* _REQUIRED WORK_: Using the data beneath this instruction, retype only the lines from the one that contains "C4: 100nF (+12V, GND) -> 330nF (+12V, GND)" down to the one that contains "C3: 220uF (+15V, GND) -> 220uF (+12V, GND)", both included, exactly as they appear.

* _ENTRIES SUPPLIED_:

________________________

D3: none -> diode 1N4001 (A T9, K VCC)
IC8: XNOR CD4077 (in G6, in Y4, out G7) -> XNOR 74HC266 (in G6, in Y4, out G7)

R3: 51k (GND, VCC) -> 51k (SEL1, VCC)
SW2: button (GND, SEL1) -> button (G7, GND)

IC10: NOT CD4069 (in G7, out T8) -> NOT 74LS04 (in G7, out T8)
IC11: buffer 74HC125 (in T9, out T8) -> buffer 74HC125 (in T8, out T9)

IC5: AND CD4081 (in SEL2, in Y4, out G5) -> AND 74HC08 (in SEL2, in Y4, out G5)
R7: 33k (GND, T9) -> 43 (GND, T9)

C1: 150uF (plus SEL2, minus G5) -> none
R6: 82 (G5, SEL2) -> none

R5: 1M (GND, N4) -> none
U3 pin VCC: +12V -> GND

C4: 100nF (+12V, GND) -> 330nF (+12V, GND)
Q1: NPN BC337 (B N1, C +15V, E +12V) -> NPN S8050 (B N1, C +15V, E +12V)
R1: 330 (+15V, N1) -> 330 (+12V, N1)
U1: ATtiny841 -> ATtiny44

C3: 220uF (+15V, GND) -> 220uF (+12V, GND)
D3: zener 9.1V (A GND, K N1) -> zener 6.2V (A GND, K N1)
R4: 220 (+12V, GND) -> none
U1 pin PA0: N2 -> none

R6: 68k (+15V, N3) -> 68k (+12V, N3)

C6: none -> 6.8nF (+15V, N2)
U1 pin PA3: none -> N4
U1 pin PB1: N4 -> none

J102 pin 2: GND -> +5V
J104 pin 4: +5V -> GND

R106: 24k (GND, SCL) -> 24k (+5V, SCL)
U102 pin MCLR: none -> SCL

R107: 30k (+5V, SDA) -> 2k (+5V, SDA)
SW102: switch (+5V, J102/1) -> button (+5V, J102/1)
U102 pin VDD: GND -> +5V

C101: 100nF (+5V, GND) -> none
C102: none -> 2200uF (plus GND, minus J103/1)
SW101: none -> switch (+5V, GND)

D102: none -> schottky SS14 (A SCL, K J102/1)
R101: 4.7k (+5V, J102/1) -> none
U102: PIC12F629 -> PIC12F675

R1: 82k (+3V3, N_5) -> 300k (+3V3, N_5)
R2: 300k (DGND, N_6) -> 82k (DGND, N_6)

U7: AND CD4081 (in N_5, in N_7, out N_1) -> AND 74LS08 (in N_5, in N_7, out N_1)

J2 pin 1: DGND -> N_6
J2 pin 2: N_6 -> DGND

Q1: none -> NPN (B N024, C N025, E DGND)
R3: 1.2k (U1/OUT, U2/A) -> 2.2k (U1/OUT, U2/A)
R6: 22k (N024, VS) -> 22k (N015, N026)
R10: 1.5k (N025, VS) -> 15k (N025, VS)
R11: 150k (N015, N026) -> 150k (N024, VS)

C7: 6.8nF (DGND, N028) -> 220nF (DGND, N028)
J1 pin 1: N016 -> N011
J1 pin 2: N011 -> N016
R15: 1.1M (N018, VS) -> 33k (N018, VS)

________________________

* _RESULT OF THIS TASK_:
C4: 100nF (+12V, GND) -> 330nF (+12V, GND)
Q1: NPN BC337 (B N1, C +15V, E +12V) -> NPN S8050 (B N1, C +15V, E +12V)
R1: 330 (+15V, N1) -> 330 (+12V, N1)
U1: ATtiny841 -> ATtiny44

C3: 220uF (+15V, GND) -> 220uF (+12V, GND)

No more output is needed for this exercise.